WHAT YOU ARE ASKED TO DO:
For the listing below, return the line containing "camera: 25 degrees left, 5 degrees up", the line containing "(772, 283) = (711, 216): red", and all lines in between, exactly as written and nothing else.

RECORD SET:

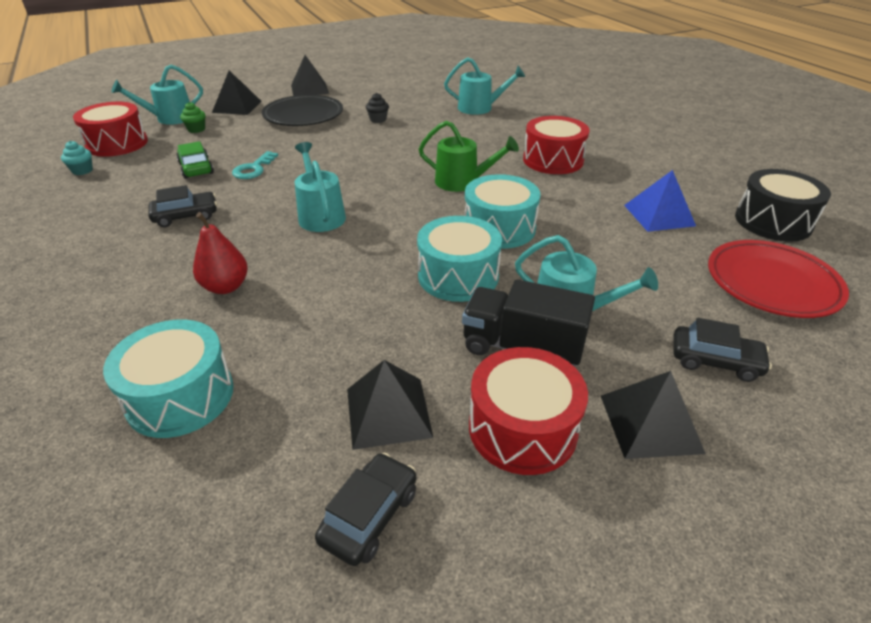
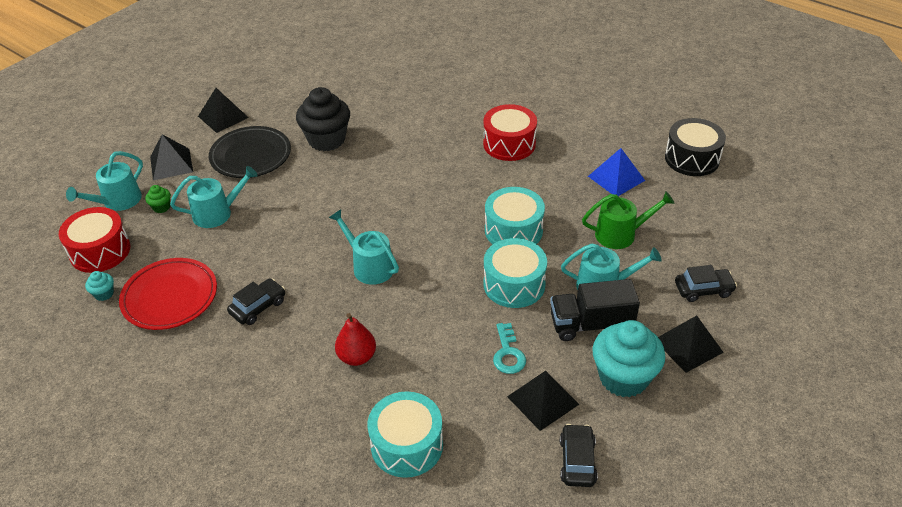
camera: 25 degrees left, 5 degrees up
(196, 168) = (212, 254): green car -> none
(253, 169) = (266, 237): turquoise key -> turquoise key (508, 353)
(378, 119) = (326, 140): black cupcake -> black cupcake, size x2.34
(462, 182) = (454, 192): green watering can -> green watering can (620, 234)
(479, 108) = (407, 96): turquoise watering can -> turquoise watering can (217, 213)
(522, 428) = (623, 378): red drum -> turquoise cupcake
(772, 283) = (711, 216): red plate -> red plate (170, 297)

--

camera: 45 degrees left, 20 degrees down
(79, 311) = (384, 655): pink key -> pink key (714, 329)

ANSWER SECTION:
camera: 25 degrees left, 5 degrees up
(196, 168) = (212, 254): green car -> none
(253, 169) = (266, 237): turquoise key -> turquoise key (508, 353)
(378, 119) = (326, 140): black cupcake -> black cupcake, size x2.34
(462, 182) = (454, 192): green watering can -> green watering can (620, 234)
(479, 108) = (407, 96): turquoise watering can -> turquoise watering can (217, 213)
(522, 428) = (623, 378): red drum -> turquoise cupcake
(772, 283) = (711, 216): red plate -> red plate (170, 297)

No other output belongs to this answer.